*** Opening SOURCE DATA ***

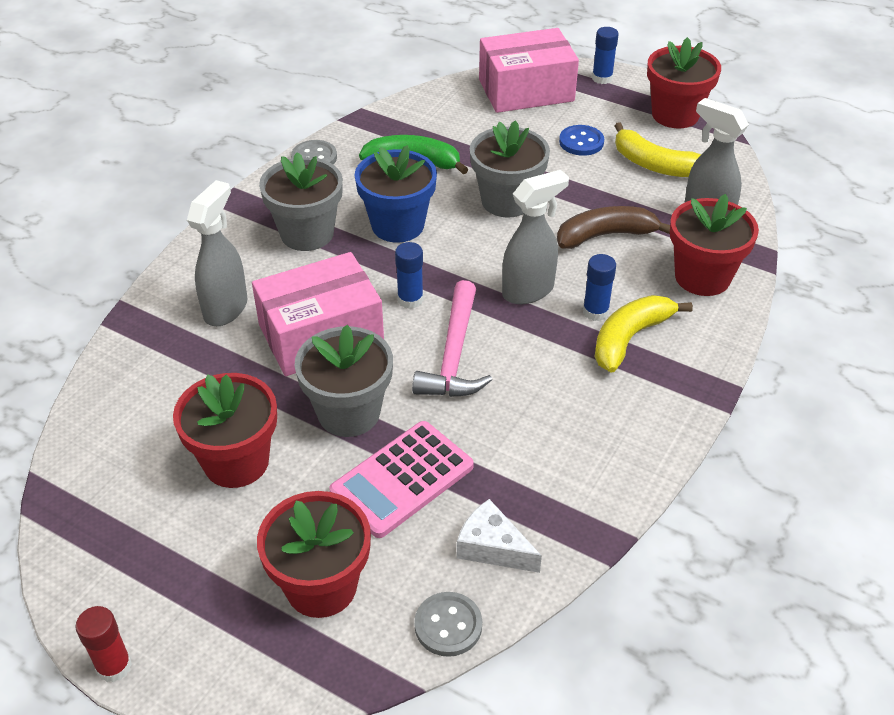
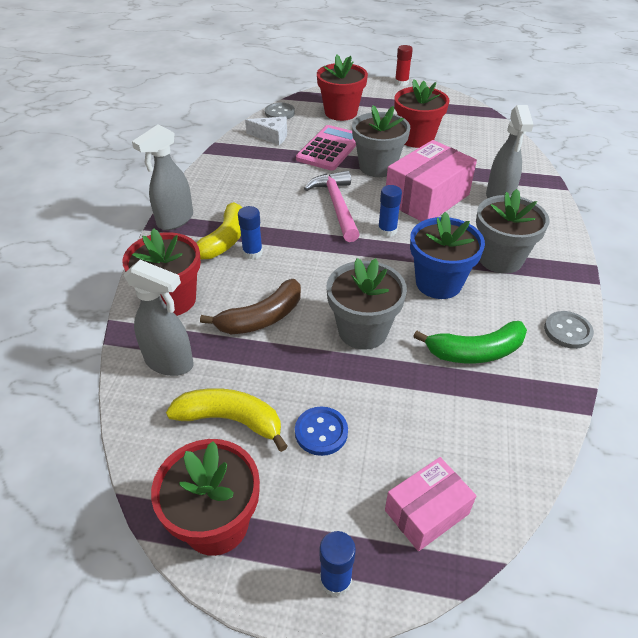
camera: 160 degrees right, 0 degrees up
(526, 90) = (426, 512): pink box -> pink box, size x0.59
(529, 291) = (307, 256): grey spray bottle -> grey spray bottle (175, 220)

*** Closing SOURCE DATA ***

Reprint all the data above verbatim, excluding pictures.

__OUTPUT FOR THIS EXERCISE__
camera: 160 degrees right, 0 degrees up
(526, 90) = (426, 512): pink box -> pink box, size x0.59
(529, 291) = (307, 256): grey spray bottle -> grey spray bottle (175, 220)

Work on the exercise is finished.